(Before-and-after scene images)
----
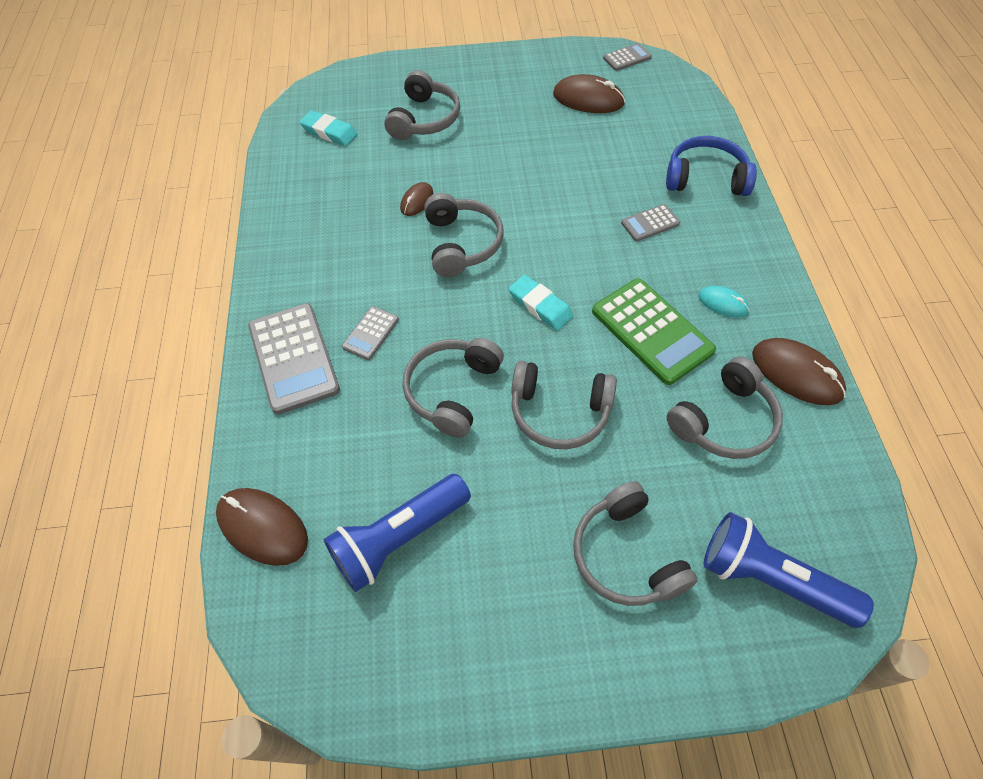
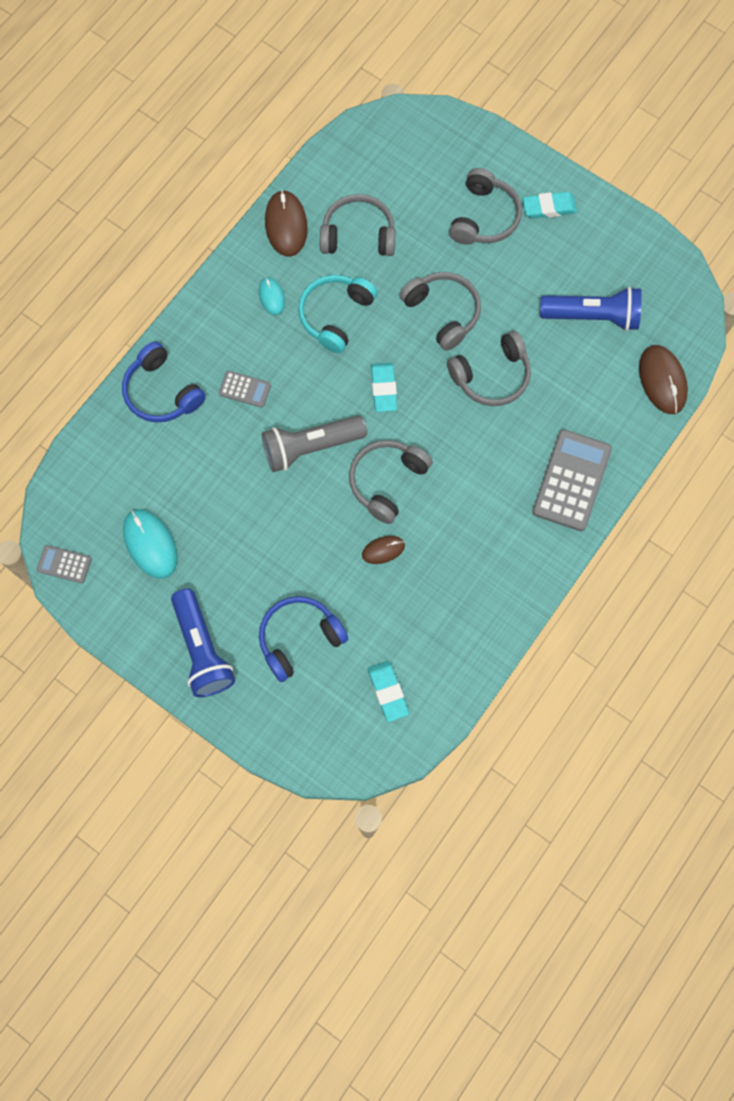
camera: 140 degrees left, 15 degrees up
(370, 333) = (508, 459): grey calculator -> none
(424, 119) = (299, 638): grey headphones -> blue headphones
(549, 223) = (311, 447): none -> grey flashlight
(567, 638) = (549, 207): none -> turquoise eraser
(588, 99) = (150, 544): brown mouse -> turquoise mouse
(651, 331) = (335, 315): green calculator -> turquoise headphones
(771, 579) = (427, 154): blue flashlight -> blue flashlight (202, 649)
----
Please reproduce the records above exactly, omitting every picture.

camera: 140 degrees left, 15 degrees up
(370, 333) = (508, 459): grey calculator -> none
(424, 119) = (299, 638): grey headphones -> blue headphones
(549, 223) = (311, 447): none -> grey flashlight
(567, 638) = (549, 207): none -> turquoise eraser
(588, 99) = (150, 544): brown mouse -> turquoise mouse
(651, 331) = (335, 315): green calculator -> turquoise headphones
(771, 579) = (427, 154): blue flashlight -> blue flashlight (202, 649)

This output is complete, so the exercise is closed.